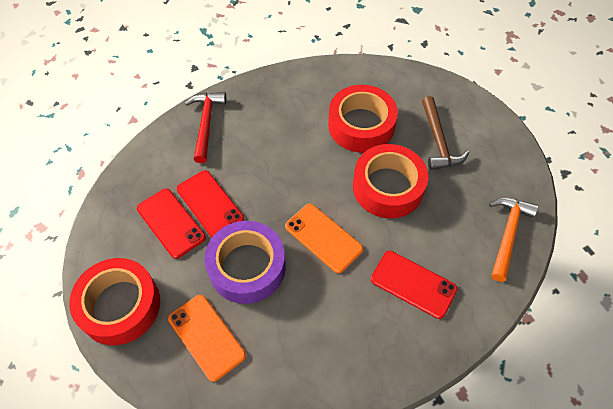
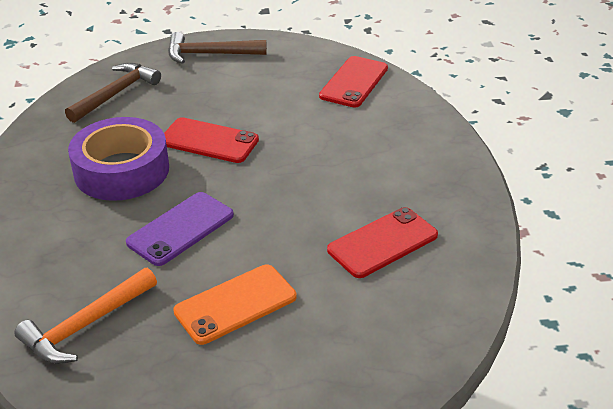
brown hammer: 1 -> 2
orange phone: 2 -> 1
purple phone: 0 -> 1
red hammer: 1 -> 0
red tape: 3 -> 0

WORK INSTRUCTIONS
Please reprint the whole listing exactly and omit its pictures.

ANSWER FOR THIS EXERCISE
brown hammer: 1 -> 2
orange phone: 2 -> 1
purple phone: 0 -> 1
red hammer: 1 -> 0
red tape: 3 -> 0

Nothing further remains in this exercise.